── STORED DATA

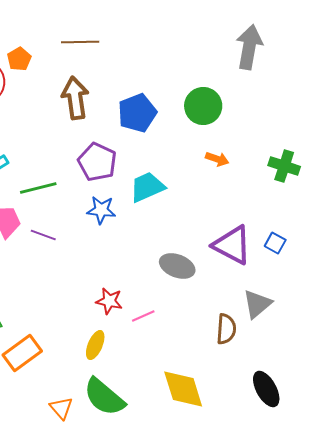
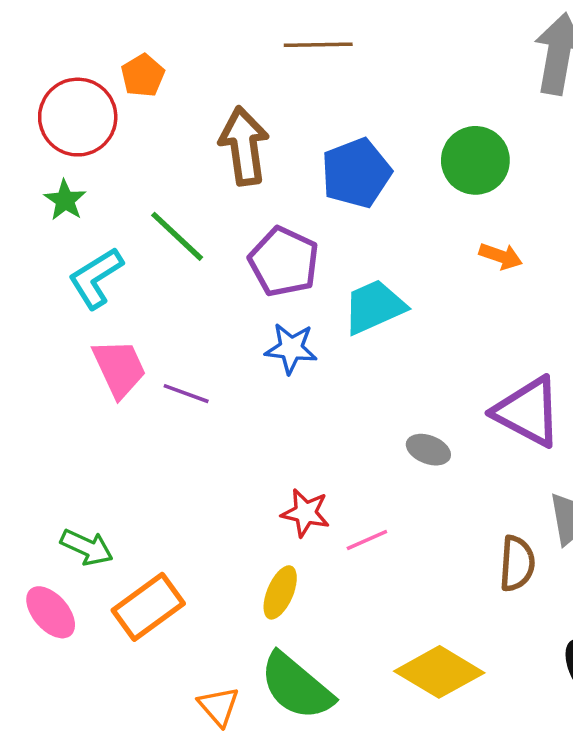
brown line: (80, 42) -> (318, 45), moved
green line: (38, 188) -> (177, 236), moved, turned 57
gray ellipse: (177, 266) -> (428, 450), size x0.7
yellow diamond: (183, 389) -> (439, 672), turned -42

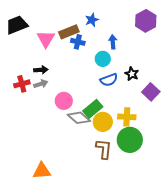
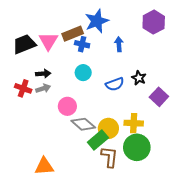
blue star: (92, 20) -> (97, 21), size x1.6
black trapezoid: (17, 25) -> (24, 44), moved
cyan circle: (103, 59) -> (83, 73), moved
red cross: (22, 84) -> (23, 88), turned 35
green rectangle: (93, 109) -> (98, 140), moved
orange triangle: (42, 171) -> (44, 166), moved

────

WORK TASK — When you transcribe the entries above, keep every word exact and leave out the pictures.

RESULT —
brown line: (80, 42) -> (318, 45), moved
green line: (38, 188) -> (177, 236), moved, turned 57
gray ellipse: (177, 266) -> (428, 450), size x0.7
yellow diamond: (183, 389) -> (439, 672), turned -42

blue star: (92, 20) -> (97, 21), size x1.6
black trapezoid: (17, 25) -> (24, 44), moved
cyan circle: (103, 59) -> (83, 73), moved
red cross: (22, 84) -> (23, 88), turned 35
green rectangle: (93, 109) -> (98, 140), moved
orange triangle: (42, 171) -> (44, 166), moved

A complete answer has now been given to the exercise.